#### [Data listing]
--------
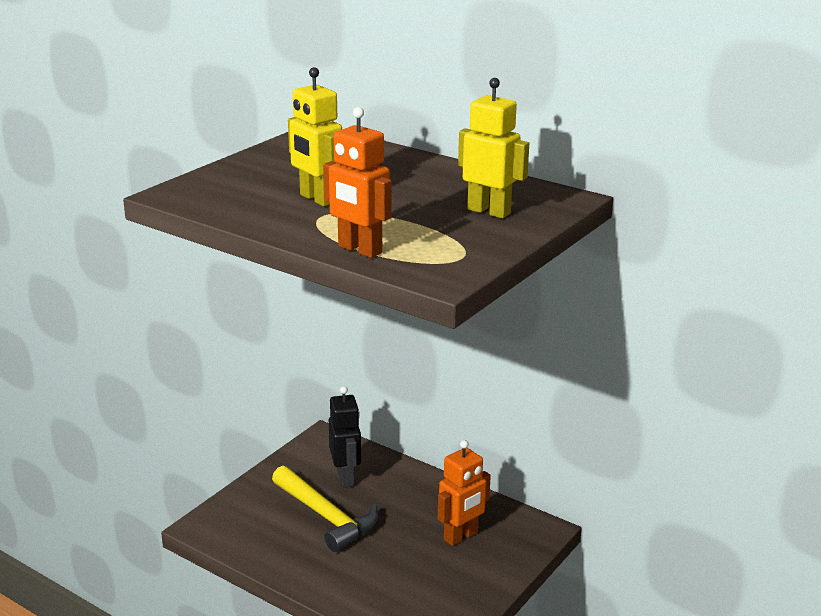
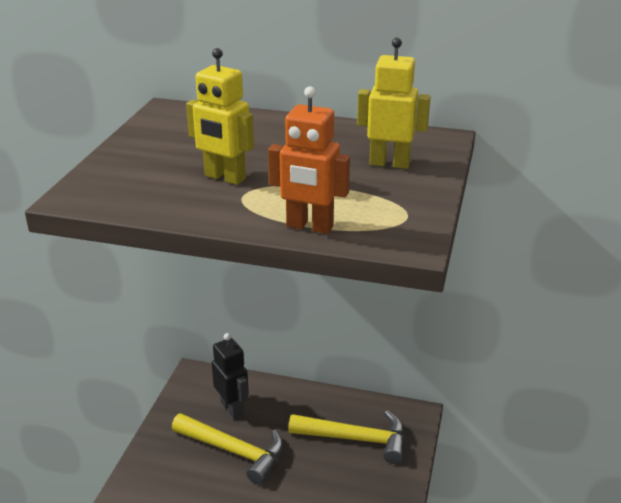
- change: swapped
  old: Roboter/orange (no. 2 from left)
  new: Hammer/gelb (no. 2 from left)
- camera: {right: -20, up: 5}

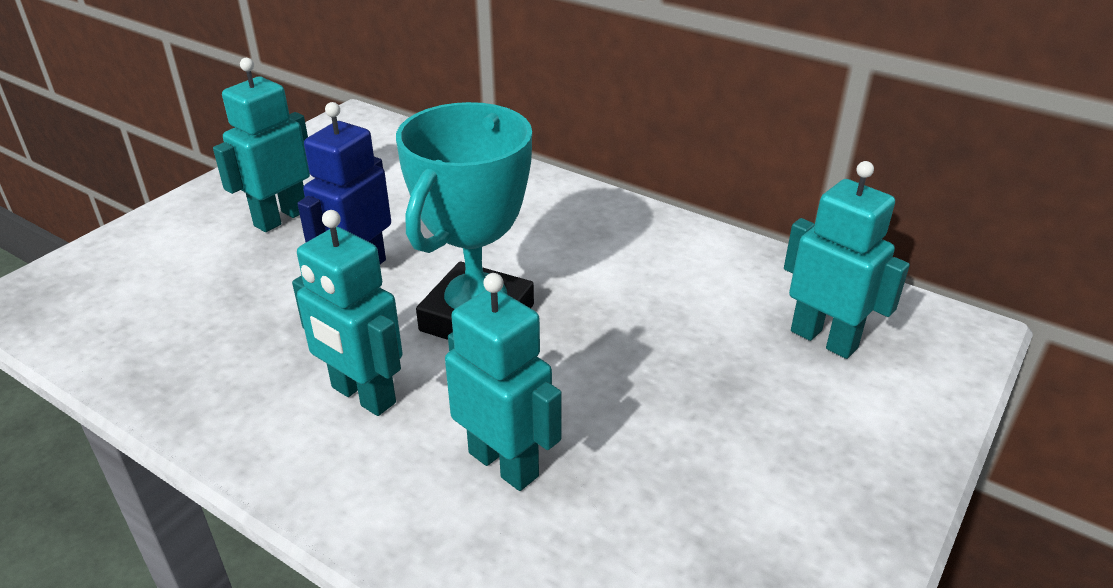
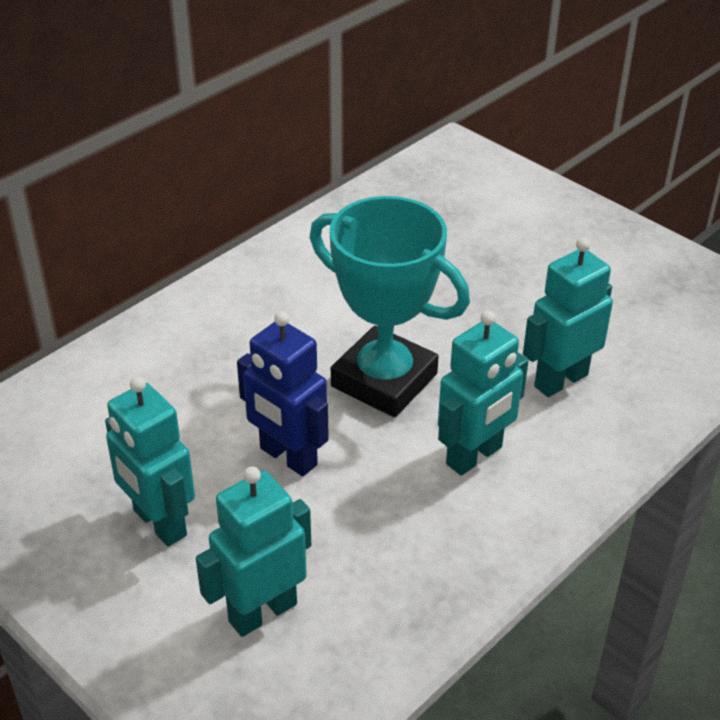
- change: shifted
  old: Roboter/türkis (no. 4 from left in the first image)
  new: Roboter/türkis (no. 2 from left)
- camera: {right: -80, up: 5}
--------
#### [Instructions for the task]
Exactly how many lines in the listing above hold the string "camera"? State the number by itself.

#### [Response to this task]
2